**Activity:**
From the data below, repeat exactly the lines from the line with "C1: 330nF (FB, VE) -> 330nF (FB, IC1/in+)" to the line with "R3: none -> 1M (FB, SIG)", both included.

**The data:**

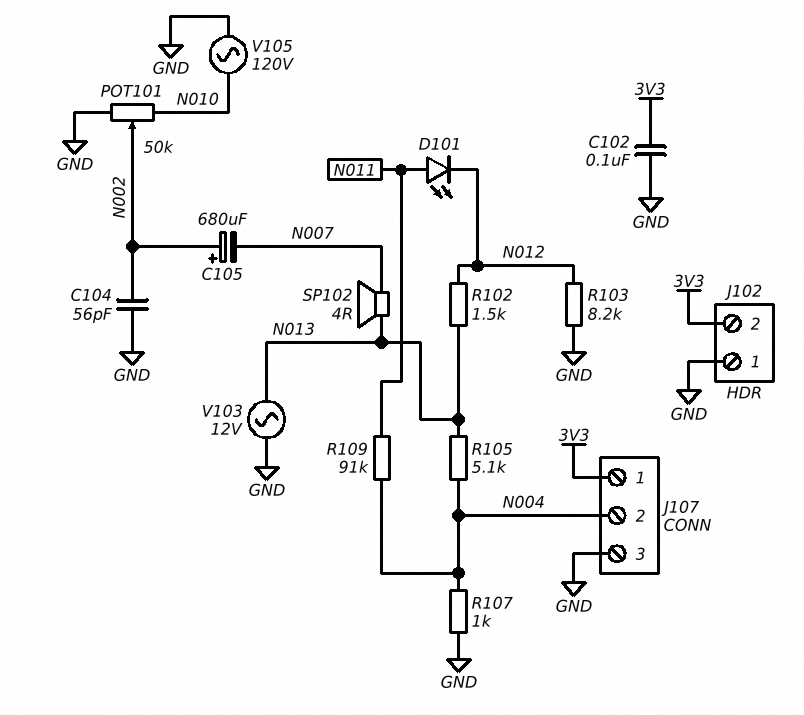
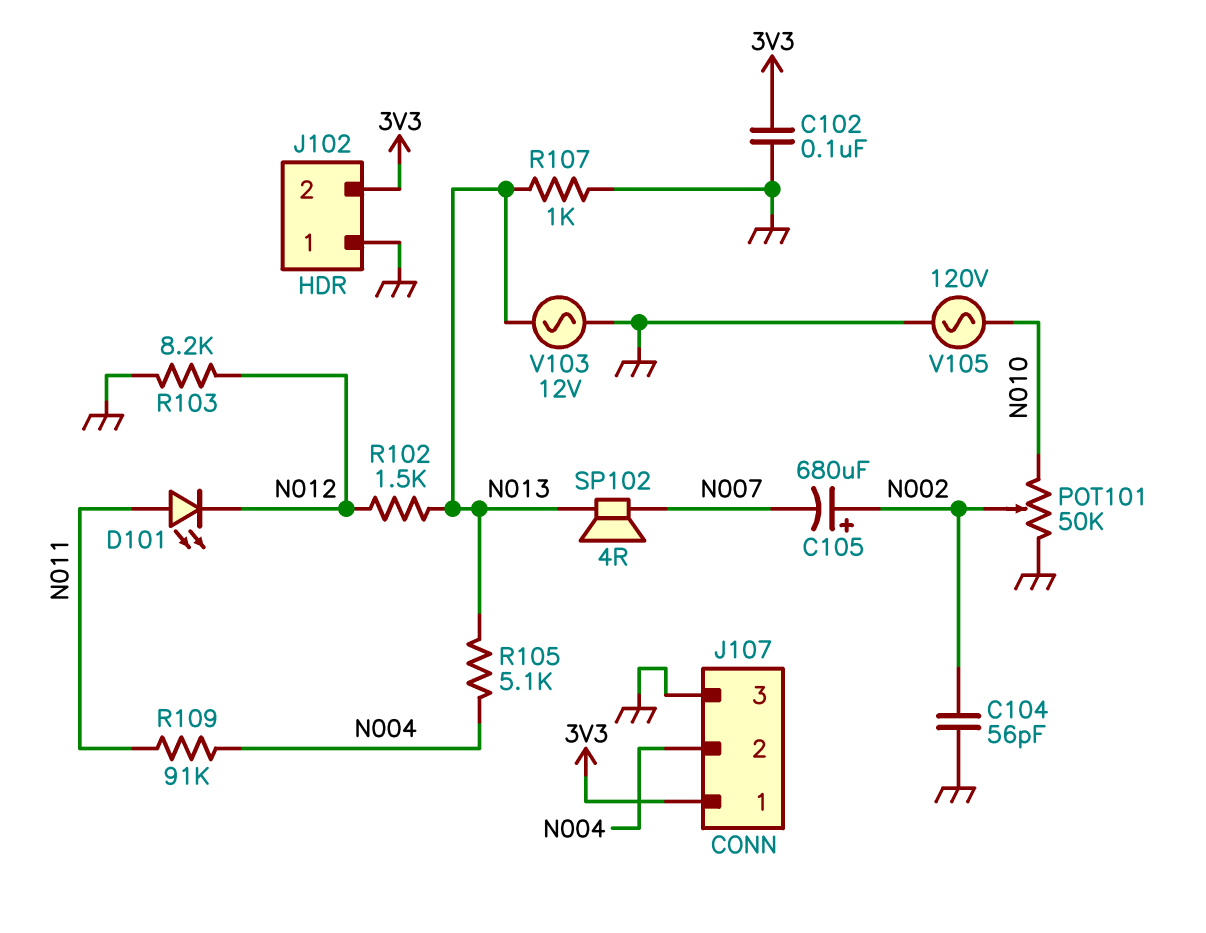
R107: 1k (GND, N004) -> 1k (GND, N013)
--
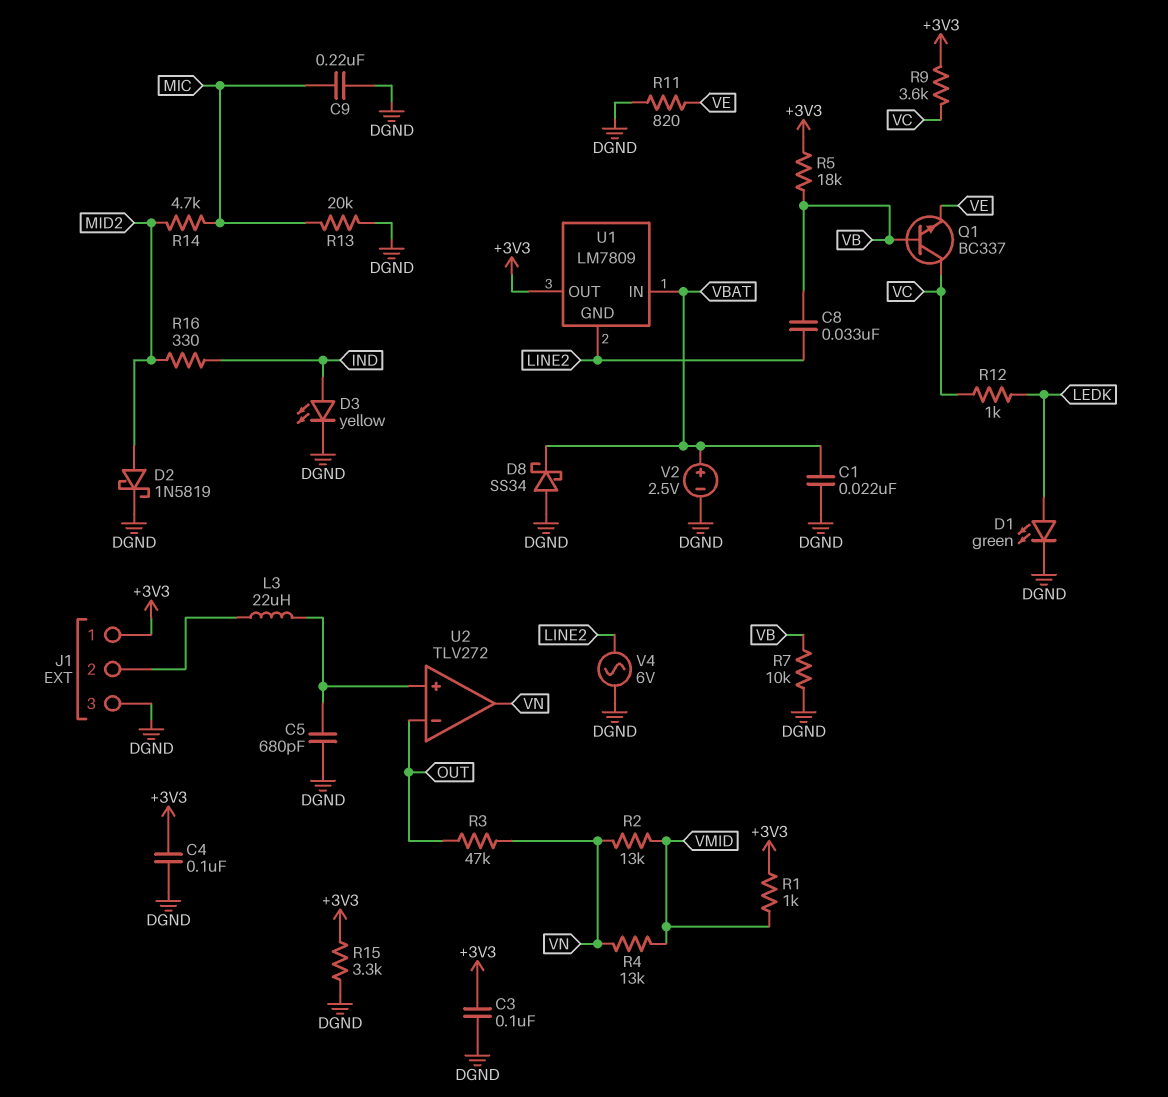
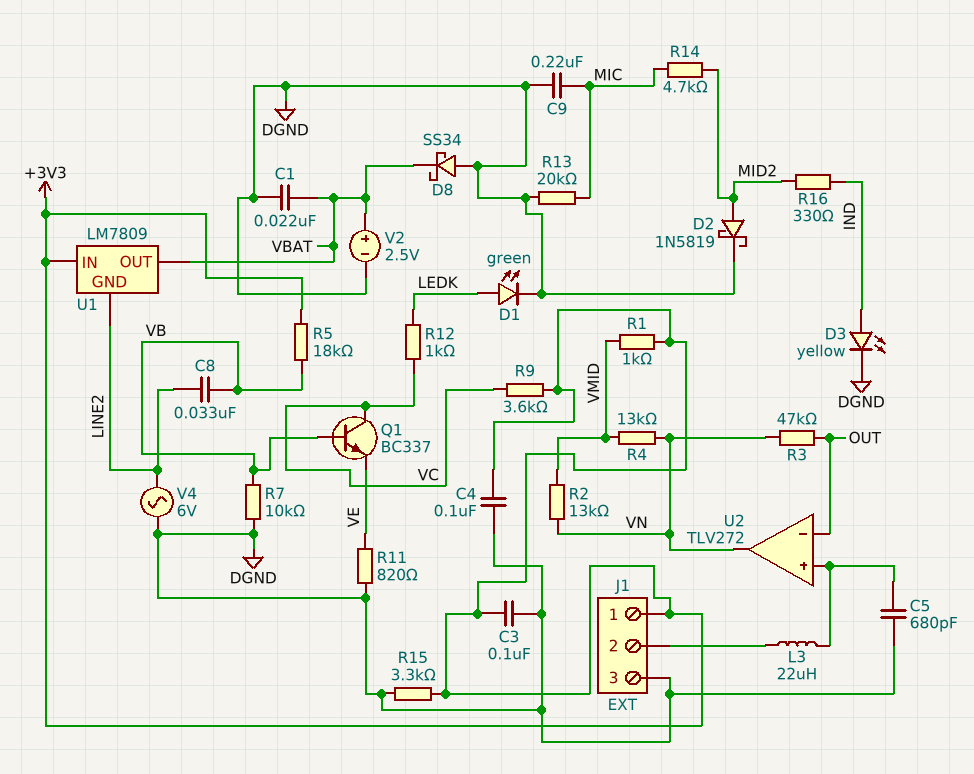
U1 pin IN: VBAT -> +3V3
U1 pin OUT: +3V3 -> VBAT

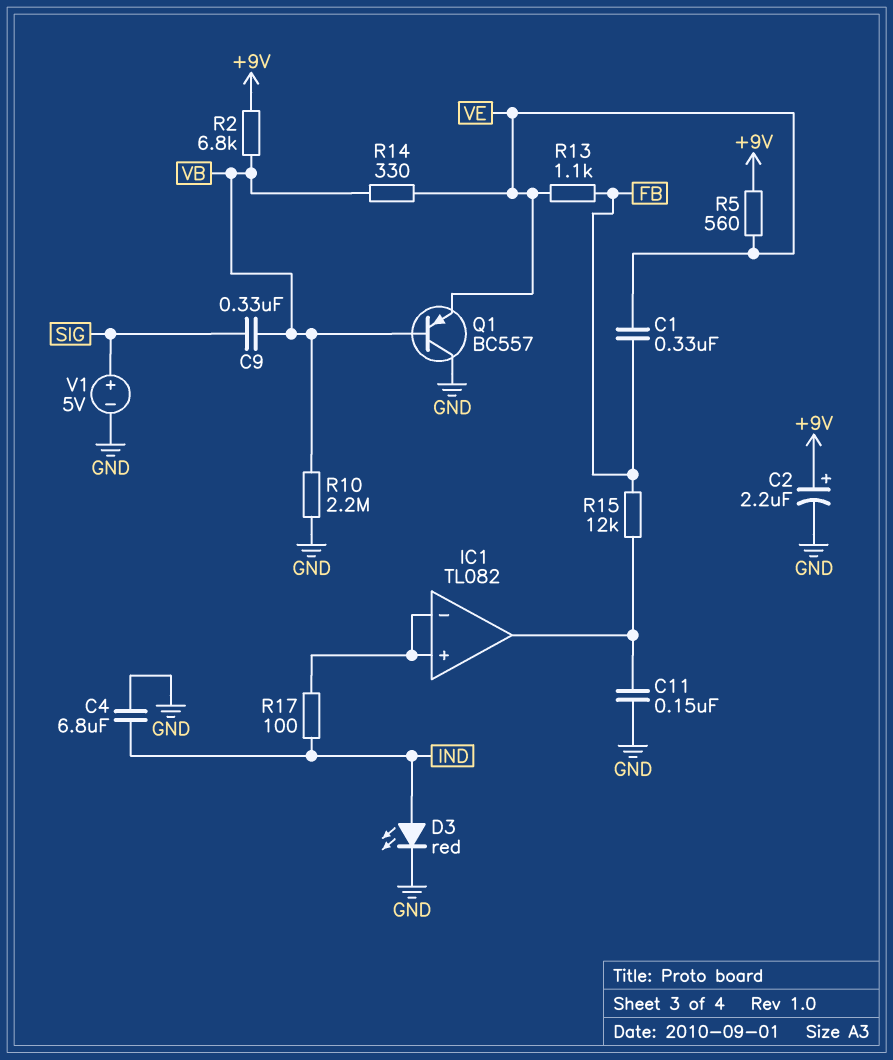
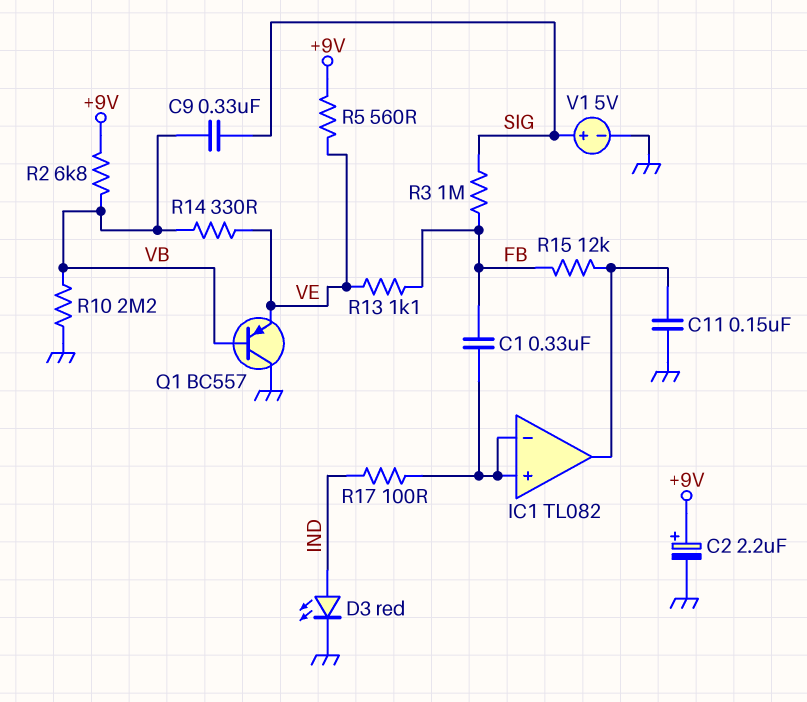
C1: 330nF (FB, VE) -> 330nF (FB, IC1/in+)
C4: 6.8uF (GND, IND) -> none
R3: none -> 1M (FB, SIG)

**Written reply:**
C1: 330nF (FB, VE) -> 330nF (FB, IC1/in+)
C4: 6.8uF (GND, IND) -> none
R3: none -> 1M (FB, SIG)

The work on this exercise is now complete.